§ **What to work on**
Locate every line in the rows below that contains the string "treble", and copy each of those lines in full.

--- BEGIN ---

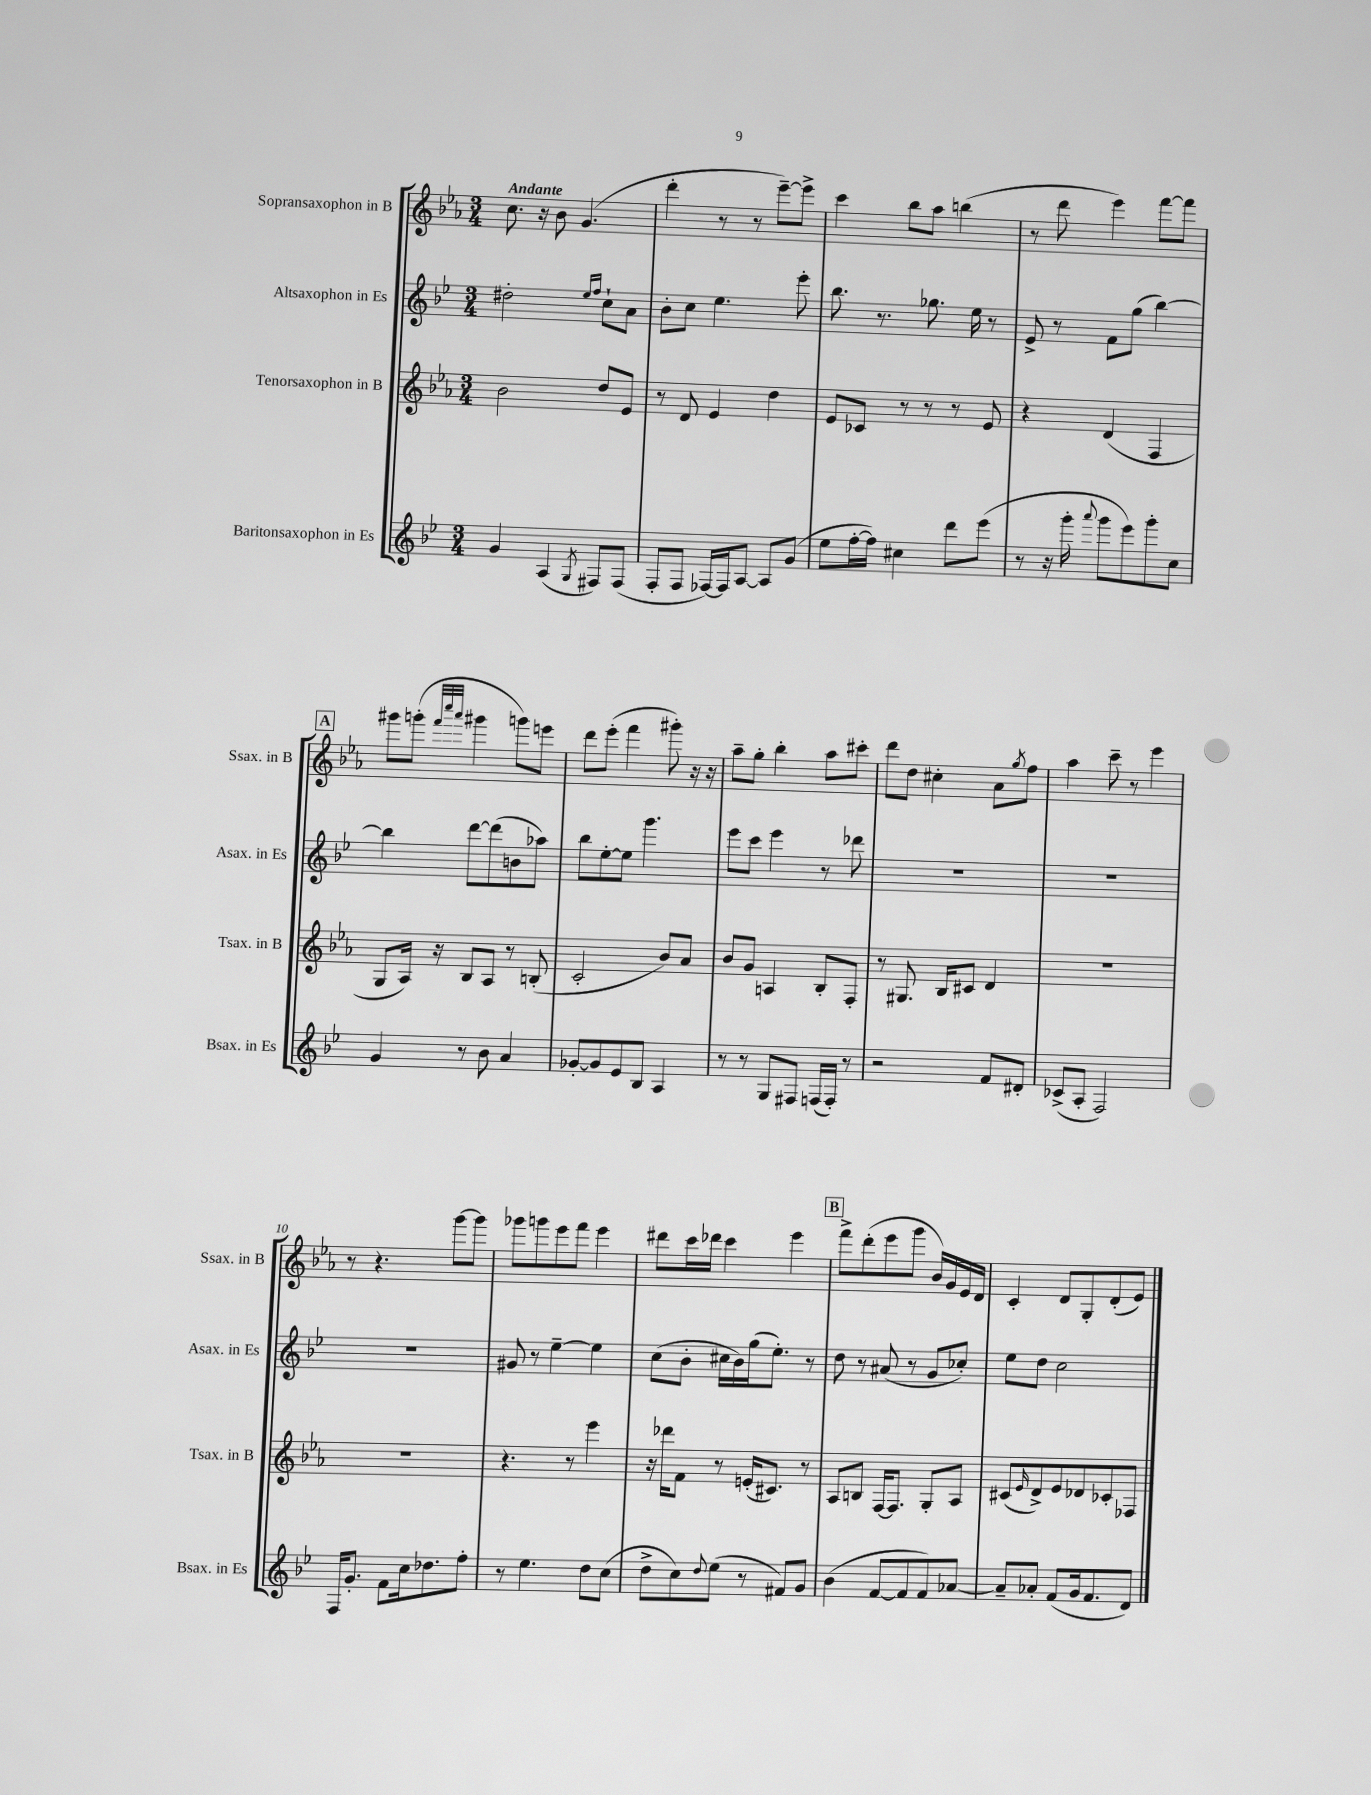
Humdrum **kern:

**kern	**kern	**kern	**kern
*staff4	*staff3	*staff2	*staff1
*clefG2	*clefG2	*clefG2	*clefG2
*k[b-e-]	*k[b-e-a-]	*k[b-e-]	*k[b-e-a-]
*M3/4	*M3/4	*M3/4	*M3/4
4g	2b-	2dd#'	8.cc
.	.	.	16r
(4A	.	.	8b-
.	.	.	(4.g
.	.	16qqee-	.
8qG	.	16qqff	.
8F#)	8dd	8cc`	.
(8F#	8e-	8a	.
=	=	=	=
8F'	8r	8b-'	4ddd'
8F	8d	8cc	.
[16F-)	4e-	4.ee-	8r
16F-]	.	.	.
[8A	.	.	8r
8A]	4dd	.	[8eee-~)
(8g	.	8eee-'	8eee-^]
=	=	=	=
8ee-	8e-	8.bb-	4ccc
[16ff'	8c-	.	.
16ff])	.	8.r	.
4cc#	8r	.	8bb-
.	8r	8.gg-	8aa-
8ddd	8r	.	(4bb
.	.	16ee-	.
(8eee-	8e-	8r	.
=	=	=	=
8r	4r	8e-^	8r
16r	.	8r	8ddd
16ggg'	.	.	.
8qqaaa	.	.	.
8ggg	(4d	8f	4eee-)
8eee-)	.	(8gg	.
8ggg'	4F	[4bb-)	[8fff
8cc	.	.	8fff]
=	=	=	=
4g	8G	4bb-]	8ggg#
.	16A-)	.	(8ggg'
.	16r	.	.
.	.	.	32qqfff
.	.	.	32qqcccc
.	.	.	32qqaaa-
8r	8B-	[8ddd	4ggg#
8b-	8A-	(8ddd]	.
4a	8r	8b	8ggg)
.	(8B'	8aa-)	8eee
=	=	=	=
[8g-'	2c'	8bb-	8ddd
8g-]	.	[8ee-'	(8eee-'
8e-	.	8ee-]	4fff
8B-	.	4.ggg	.
4A	8b-)	.	8ggg#')
.	8a-	.	16r
.	.	.	16r
=	=	=	=
8r	8b-	8eee-	8aa-~
8r	8g	8ccc	8gg'
8G	4A	4eee-	4bb-'
8F#	.	.	.
(16F	8B-'	8r	8aa-
16F')	.	.	.
8r	8F'	8ddd-	8ccc#'
=	=	=	=
2r	8r	2.r	8ddd
.	8.G#	.	8dd
.	.	.	4cc#'
.	16B-	.	.
.	8c#	.	.
8f	4d	.	8a-
.	.	.	8qgg
8d#'	.	.	8ff
=	=	=	=
(8c-^	2.r	2.r	4aa-
8A'	.	.	.
2F)	.	.	8ccc~
.	.	.	8r
.	.	.	4eee-
=	=	=	=
16F	2.r	2.r	8r
8.g'	.	.	.
.	.	.	4.r
8f	.	.	.
16cc	.	.	.
8.dd-	.	.	.
.	.	.	[8ggg
8ff'	.	.	8ggg]
=	=	=	=
8r	4.r	8g#	8ggg-
4.ee-	.	8r	8ggg
.	.	[4ee-~	8eee-
.	8r	.	8fff
8dd	4eee-	4ee-]	4eee-
(8cc	.	.	.
=	=	=	=
8dd^	16r	(8cc	8ddd#
.	16ddd-	.	.
8cc)	8f	8b-'	16ccc
.	.	.	16ddd-
8qqdd	.	.	.
(8ee-	8r	16cc#	4ccc
.	.	16b-)	.
8r	(16e'	(16gg	.
.	8.c#)	8.ee-')	.
8f#)	.	.	4eee-
8g	8r	8r	.
=	=	=	=
(4b-	8A-	8dd	8fff^
.	8B	8r	(8ddd'
[8f	[16F	(8a#	8eee-
.	8.F]	.	.
8f]	.	8r	8ggg
8f)	8G'	8g	16b-)
.	.	.	16g
[8a-	8A-	8cc-')	16e-
.	.	.	16d
=	=	=	=
8a-~]	(8c#	8ee-	4c'
.	16qqe-	.	.
8a-'	8d^)	8dd	.
(8f	8e-	2cc	8d
16g	8d-	.	8G'
8.f	.	.	.
.	8c-'	.	(8d'
8d)	8F-	.	8e-)
==	==	==	==
*-	*-	*-	*-
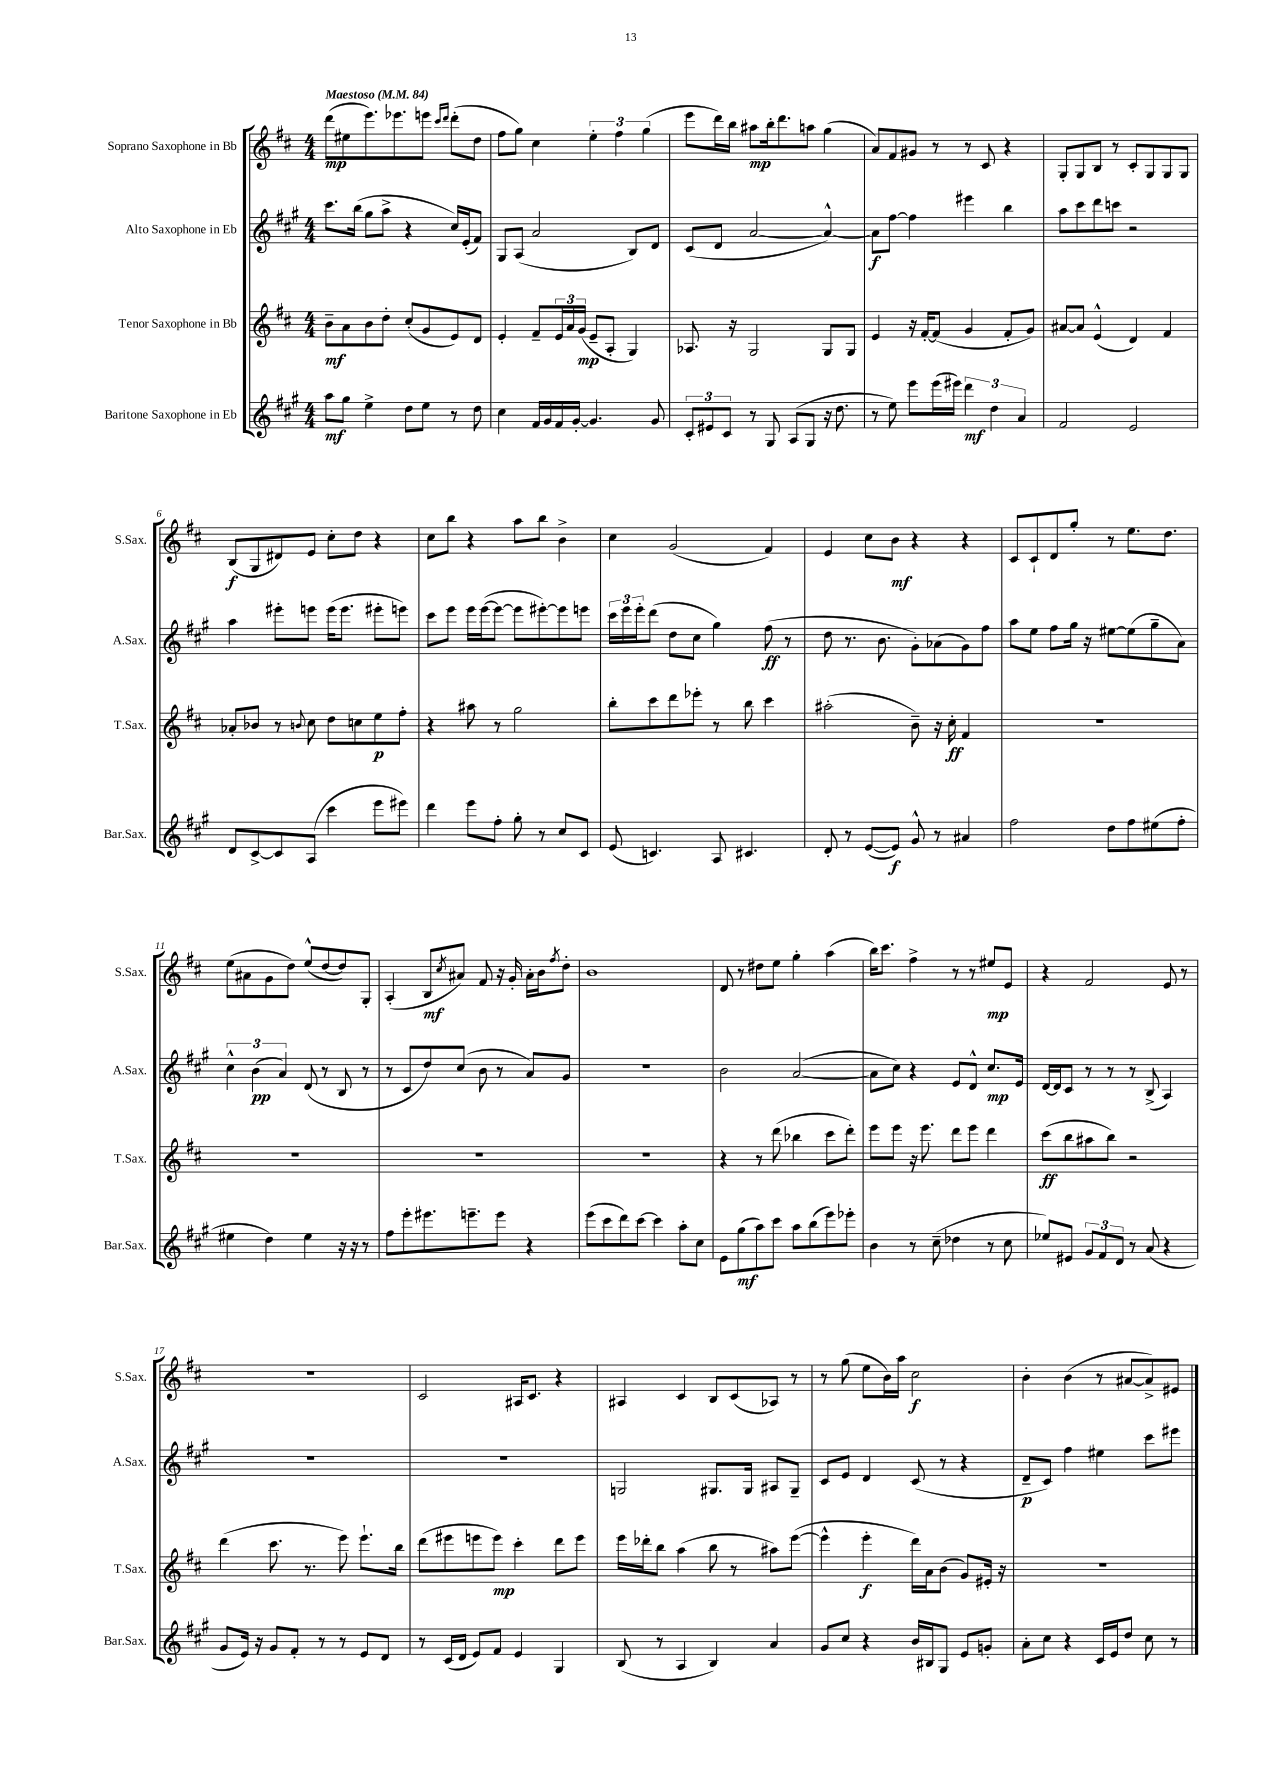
<<
\new StaffGroup <<
\new Staff = "s0" \with { instrumentName = "Soprano Saxophone in Bb" shortInstrumentName = "S.Sax." } {
    \clef treble \key d \major \numericTimeSignature \time 4/4 \tempo "Maestoso" 4 = 84
    d'''8\mp( eis''8 e'''8.) ees'''8. e'''8 \grace { cis'''16 d'''16 } d'''8-.( d''8 |
    fis''8 g''8) cis''4 \tuplet 3/2 { e''4-. fis''4 g''4( } |
    e'''8 d'''16) b''16 ais''8\mp b''16-. d'''8. a''8 g''4( |
    a'8) fis'8 gis'8 r8 r8 cis'8 r4 |
    g8-. g8 b8 r8 cis'8-. g8 g8 g8 |
    b8\f( g8 dis'8) e'8 cis''8-. d''8 r4 |
    cis''8 b''8 r4 a''8 b''8 b'4-> |
    cis''4 g'2( fis'4) |
    e'4 cis''8 b'8\mf r4 r4 |
    cis'8 cis'8-! d'8 g''8-. r8 e''8. d''8. |
    e''8( ais'8 g'8 d''8) e''8-^( d''8~ d''8) g8-. |
    a4-.( b8\mf \acciaccatura { cis''8 } ais'8) fis'8 r16 g'16-. ais'16-. b'16 \acciaccatura { fis''8 } d''8-. |
    b'1 |
    d'8 r8 dis''8 e''8 g''4-. a''4( |
    b''16) cis'''8. fis''4-> r8 r8 eis''8\mp e'8 |
    r4 fis'2 e'8 r8 |
    r1 |
    cis'2 ais16 cis'8. r4 |
    ais4 cis'4 b8 cis'8( aes8) r8 |
    r8 g''8( e''8 b'16) a''16 cis''2\f |
    b'4-. b'4( r8 ais'8~ ais'8->) eis'8 \bar "|." |
}
\new Staff = "s1" \with { instrumentName = "Alto Saxophone in Eb" shortInstrumentName = "A.Sax." } {
    \clef treble \key a \major \numericTimeSignature \time 4/4
    cis'''8. b''16( gis''8 a''8-> r4 cis''16) e'16-.( fis'8) |
    gis8 a8( a'2 b8) d'8 |
    cis'8( d'8 a'2~ a'4~-^) |
    a'8\f fis''8~ fis''4 eis'''4 b''4 |
    a''8 cis'''8 d'''8 c'''8 r2 |
    a''4 eis'''8-. e'''8 e'''16( e'''8. eis'''8-. e'''8) |
    cis'''8 e'''8 e'''16 e'''16~( e'''8~ e'''8 eis'''8~-.) eis'''8 e'''8 |
    \tuplet 3/2 { cis'''16 e'''16 e'''16-. } d'''8( d''8 cis''8 gis''4) fis''8\ff( r8 |
    d''8 r8. b'8. gis'8-.) aes'8( gis'8) fis''8 |
    a''8 e''8 fis''8 gis''16 r16 eis''8~ eis''8( gis''8-- a'8) |
    \tuplet 3/2 { cis''4-^ b'4\pp( a'4) } d'8( r8 b8 r8 |
    r8 cis'8 d''8) cis''8( b'8 r8 a'8) gis'8 |
    R1 |
    b'2 a'2~( |
    a'8 cis''8) r4 e'8 d'8-^ cis''8.\mp e'16 |
    d'16~ d'16 cis'8 r8 r8 r8 b8->( a4) |
    R1 |
    R1 |
    g2 gis8. gis16 ais8 gis8-- |
    cis'8 e'8 d'4 cis'8( r8 r4 |
    d'8--\p cis'8) fis''4 eis''4 cis'''8 eis'''8 \bar "|." |
}
\new Staff = "s2" \with { instrumentName = "Tenor Saxophone in Bb" shortInstrumentName = "T.Sax." } {
    \clef treble \key d \major \numericTimeSignature \time 4/4
    b'8--\mf a'8 b'8 d''8-. cis''8-.( g'8 e'8) d'8 |
    e'4-. fis'8-- \tuplet 3/2 { e'16 a'16 g'16\mp( } e'8-- a8-. g4) |
    aes8. r16 g2 g8 g8 |
    e'4 r16 fis'16~-. fis'8( g'4 fis'8-. g'8) |
    ais'8~ ais'8 e'4-^( d'4) fis'4 |
    aes'8-. bes'8 r8 \appoggiatura { b'8 } cis''8 d''8 c''8 e''8\p fis''8-. |
    r4 ais''8 r8 g''2 |
    b''8-. cis'''8 d'''8 ees'''8-. r8 b''8 cis'''4 |
    ais''2-.( b'8--) r16 cis''16-.\ff fis'4 |
    R1 |
    R1 |
    R1 |
    R1 |
    r4 r8 d'''8( bes''4 cis'''8 d'''8-.) |
    e'''8 e'''8 r16 e'''8. d'''8 e'''8 d'''4 |
    cis'''8\ff( b''8 ais''8 b''8) r2 |
    d'''4( cis'''8. r8. e'''8) e'''8.-! b''16 |
    d'''8( eis'''8 e'''8 e'''8\mp) cis'''4-. d'''8 e'''8 |
    e'''16 des'''16-. b''8 a''4( b''8 r8 ais''8) e'''8~( |
    e'''4-^ e'''4-.\f d'''16) a'16 b'8( g'8) eis'16-. r16 |
    R1 \bar "|." |
}
\new Staff = "s3" \with { instrumentName = "Baritone Saxophone in Eb" shortInstrumentName = "Bar.Sax." } {
    \clef treble \key a \major \numericTimeSignature \time 4/4
    a''8\mf gis''8 e''4-> d''8 e''8 r8 d''8 |
    cis''4 fis'16 gis'16 fis'16 gis'16~-. gis'4. gis'8 |
    \tuplet 3/2 { cis'8-. eis'8 cis'8 } r8 gis8 a8( gis8 r16 d''8. |
    r8 e''8) e'''8 e'''16( eis'''16) \tuplet 3/2 { d'''4\mf d''4 a'4 } |
    fis'2 e'2 |
    d'8 cis'8~-> cis'8 a8( cis'''4 e'''8 eis'''8) |
    d'''4 e'''8 fis''8-. gis''8-. r8 cis''8 cis'8 |
    e'8( c'4.) a8 cis'4. |
    d'8-. r8 e'8~( e'8\f) gis'8-^ r8 ais'4 |
    fis''2 d''8 fis''8 eis''8( fis''8-. |
    eis''4 d''4) eis''4 r16 r16 r8 |
    fis''8 e'''8-. eis'''8. e'''8.-- e'''8 r4 |
    e'''8( cis'''8 d'''8) cis'''8~ cis'''4 a''8-. cis''8 |
    e'8 gis''8\mf( a''8) cis'''8 a''8 b''8( e'''8) ees'''8-. |
    b'4 r8 cis''8--( des''4 r8 cis''8 |
    ees''8) eis'8 \tuplet 3/2 { gis'8 fis'8 d'8 } r8 a'8( r4 |
    gis'8 e'16) r16 gis'8 fis'8-. r8 r8 e'8 d'8 |
    r8 cis'16( d'16 e'8) fis'8 e'4 gis4 |
    b8( r8 a4 b4) a'4 |
    gis'8 cis''8 r4 b'16 bis16 gis8 e'8 g'8-. |
    a'8-. cis''8 r4 cis'16 e'16 d''8 cis''8 r8 \bar "|." |
}
>>
>>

--- END ---

§ **Correct output**
    \clef treble \key d \major \numericTimeSignature \time 4/4 \tempo "Maestoso" 4 = 84
    \clef treble \key a \major \numericTimeSignature \time 4/4
    \clef treble \key d \major \numericTimeSignature \time 4/4
    \clef treble \key a \major \numericTimeSignature \time 4/4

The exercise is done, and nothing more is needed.